| Problem to solve |
Below are some entries. Copy each line that holds the string "arrow".

| Dataset |
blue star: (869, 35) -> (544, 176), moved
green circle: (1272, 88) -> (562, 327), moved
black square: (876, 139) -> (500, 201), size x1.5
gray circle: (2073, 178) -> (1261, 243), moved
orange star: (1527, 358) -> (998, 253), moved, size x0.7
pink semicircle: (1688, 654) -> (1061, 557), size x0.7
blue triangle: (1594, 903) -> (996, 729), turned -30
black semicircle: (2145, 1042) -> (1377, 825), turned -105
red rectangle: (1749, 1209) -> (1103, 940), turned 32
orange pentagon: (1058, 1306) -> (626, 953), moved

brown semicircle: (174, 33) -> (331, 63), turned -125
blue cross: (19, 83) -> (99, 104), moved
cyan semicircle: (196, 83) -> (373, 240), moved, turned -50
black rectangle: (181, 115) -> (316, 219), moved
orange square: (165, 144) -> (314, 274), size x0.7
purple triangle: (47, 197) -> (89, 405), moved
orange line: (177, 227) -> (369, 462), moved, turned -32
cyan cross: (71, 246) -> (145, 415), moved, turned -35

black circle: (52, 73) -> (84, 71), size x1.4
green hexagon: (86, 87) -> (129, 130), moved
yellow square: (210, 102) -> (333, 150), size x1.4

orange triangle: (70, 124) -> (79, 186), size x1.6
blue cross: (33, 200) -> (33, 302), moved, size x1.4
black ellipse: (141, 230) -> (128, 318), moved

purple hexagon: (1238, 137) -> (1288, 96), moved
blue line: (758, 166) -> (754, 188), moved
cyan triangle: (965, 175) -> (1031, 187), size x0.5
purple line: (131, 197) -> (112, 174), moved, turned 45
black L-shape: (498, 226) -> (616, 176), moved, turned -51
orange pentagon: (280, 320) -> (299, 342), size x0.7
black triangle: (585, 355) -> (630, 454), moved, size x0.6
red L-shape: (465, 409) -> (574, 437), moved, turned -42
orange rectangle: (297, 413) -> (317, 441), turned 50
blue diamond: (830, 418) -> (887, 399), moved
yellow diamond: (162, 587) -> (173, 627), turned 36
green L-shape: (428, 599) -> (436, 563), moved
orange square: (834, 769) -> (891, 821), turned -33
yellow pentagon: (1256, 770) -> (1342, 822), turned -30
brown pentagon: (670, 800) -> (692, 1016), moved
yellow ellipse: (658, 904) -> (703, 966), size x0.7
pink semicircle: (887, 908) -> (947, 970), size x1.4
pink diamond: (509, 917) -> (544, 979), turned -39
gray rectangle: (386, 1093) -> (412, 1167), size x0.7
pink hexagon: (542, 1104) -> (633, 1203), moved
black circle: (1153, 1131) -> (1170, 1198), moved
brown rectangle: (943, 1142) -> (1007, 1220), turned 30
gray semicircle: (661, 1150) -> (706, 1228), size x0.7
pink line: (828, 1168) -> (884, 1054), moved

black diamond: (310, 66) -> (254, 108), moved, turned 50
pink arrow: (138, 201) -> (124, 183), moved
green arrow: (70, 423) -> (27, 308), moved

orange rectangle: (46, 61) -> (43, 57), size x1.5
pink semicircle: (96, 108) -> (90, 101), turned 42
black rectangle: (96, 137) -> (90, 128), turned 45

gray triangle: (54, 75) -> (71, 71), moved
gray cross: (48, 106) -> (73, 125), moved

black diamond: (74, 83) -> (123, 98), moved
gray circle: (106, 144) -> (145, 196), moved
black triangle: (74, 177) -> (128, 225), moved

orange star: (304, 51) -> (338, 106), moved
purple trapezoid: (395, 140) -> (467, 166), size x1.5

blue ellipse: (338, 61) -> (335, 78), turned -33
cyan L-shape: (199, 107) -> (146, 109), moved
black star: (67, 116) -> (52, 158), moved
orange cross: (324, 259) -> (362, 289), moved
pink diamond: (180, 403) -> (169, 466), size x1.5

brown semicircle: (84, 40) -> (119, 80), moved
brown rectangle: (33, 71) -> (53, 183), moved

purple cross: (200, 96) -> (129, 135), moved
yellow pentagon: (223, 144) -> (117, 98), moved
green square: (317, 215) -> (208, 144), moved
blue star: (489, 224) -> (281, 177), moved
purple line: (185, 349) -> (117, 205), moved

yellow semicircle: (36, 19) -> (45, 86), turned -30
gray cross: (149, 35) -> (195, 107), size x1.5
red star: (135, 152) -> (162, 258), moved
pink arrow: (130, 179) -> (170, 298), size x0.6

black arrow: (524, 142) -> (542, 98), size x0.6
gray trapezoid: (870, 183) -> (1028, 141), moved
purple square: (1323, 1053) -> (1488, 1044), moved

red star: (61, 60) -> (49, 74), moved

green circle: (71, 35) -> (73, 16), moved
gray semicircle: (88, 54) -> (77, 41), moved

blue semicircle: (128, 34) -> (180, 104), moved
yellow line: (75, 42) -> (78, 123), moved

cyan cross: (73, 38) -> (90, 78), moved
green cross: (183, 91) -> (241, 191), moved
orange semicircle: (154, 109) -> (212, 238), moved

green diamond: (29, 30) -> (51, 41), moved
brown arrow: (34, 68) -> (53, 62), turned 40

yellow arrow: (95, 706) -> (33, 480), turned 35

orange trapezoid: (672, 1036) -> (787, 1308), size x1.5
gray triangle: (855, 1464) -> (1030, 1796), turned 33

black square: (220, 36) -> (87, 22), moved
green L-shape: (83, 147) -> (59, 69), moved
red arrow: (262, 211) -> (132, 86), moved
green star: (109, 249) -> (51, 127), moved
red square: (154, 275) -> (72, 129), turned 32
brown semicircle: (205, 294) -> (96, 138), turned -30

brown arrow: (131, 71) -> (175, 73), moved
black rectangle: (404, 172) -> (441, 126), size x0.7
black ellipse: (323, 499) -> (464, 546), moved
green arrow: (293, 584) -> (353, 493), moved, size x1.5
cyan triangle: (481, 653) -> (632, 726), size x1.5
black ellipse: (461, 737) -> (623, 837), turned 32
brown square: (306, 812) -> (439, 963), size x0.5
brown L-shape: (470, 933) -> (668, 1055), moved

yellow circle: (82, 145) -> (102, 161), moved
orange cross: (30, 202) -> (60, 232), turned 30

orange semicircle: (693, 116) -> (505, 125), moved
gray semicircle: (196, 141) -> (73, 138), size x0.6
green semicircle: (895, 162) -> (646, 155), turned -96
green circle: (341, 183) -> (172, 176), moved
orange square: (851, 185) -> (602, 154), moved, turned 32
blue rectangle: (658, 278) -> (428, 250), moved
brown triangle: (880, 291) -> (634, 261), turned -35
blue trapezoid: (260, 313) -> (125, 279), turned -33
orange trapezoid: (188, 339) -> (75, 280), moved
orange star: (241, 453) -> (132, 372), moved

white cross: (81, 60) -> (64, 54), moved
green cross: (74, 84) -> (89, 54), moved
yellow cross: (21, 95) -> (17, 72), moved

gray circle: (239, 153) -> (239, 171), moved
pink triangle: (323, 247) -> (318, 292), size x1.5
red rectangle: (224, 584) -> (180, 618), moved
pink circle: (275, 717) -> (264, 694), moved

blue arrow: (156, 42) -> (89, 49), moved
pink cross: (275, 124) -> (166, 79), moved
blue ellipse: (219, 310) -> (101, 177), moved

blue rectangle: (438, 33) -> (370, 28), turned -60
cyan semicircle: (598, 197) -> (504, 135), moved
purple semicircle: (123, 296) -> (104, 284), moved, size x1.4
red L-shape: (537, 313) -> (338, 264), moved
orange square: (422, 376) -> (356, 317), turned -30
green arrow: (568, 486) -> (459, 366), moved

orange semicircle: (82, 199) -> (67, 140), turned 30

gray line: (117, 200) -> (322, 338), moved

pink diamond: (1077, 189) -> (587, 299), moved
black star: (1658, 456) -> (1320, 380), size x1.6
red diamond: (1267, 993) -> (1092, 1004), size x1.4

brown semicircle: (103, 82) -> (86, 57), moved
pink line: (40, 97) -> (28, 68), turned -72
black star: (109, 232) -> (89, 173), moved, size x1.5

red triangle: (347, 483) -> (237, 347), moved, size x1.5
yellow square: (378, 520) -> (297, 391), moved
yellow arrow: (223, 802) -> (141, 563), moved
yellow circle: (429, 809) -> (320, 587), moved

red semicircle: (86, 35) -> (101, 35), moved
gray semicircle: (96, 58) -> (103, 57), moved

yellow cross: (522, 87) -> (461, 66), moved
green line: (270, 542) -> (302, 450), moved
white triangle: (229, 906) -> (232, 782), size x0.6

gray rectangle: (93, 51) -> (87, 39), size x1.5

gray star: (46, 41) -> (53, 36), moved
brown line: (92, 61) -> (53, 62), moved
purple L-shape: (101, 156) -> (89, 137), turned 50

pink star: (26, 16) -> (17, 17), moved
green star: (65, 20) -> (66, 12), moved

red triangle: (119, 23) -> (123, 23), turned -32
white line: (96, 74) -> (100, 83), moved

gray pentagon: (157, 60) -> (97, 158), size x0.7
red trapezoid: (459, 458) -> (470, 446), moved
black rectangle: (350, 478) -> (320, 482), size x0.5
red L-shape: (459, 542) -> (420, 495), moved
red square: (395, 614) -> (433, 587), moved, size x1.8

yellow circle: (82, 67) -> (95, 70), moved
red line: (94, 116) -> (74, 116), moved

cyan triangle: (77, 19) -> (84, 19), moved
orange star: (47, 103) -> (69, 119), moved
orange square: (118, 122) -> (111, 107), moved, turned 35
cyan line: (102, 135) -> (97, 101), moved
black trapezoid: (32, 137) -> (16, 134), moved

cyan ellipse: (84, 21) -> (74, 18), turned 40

| Solution below |
pink arrow: (138, 201) -> (124, 183), moved
green arrow: (70, 423) -> (27, 308), moved
pink arrow: (130, 179) -> (170, 298), size x0.6
black arrow: (524, 142) -> (542, 98), size x0.6
brown arrow: (34, 68) -> (53, 62), turned 40
yellow arrow: (95, 706) -> (33, 480), turned 35
red arrow: (262, 211) -> (132, 86), moved
brown arrow: (131, 71) -> (175, 73), moved
green arrow: (293, 584) -> (353, 493), moved, size x1.5
blue arrow: (156, 42) -> (89, 49), moved
green arrow: (568, 486) -> (459, 366), moved
yellow arrow: (223, 802) -> (141, 563), moved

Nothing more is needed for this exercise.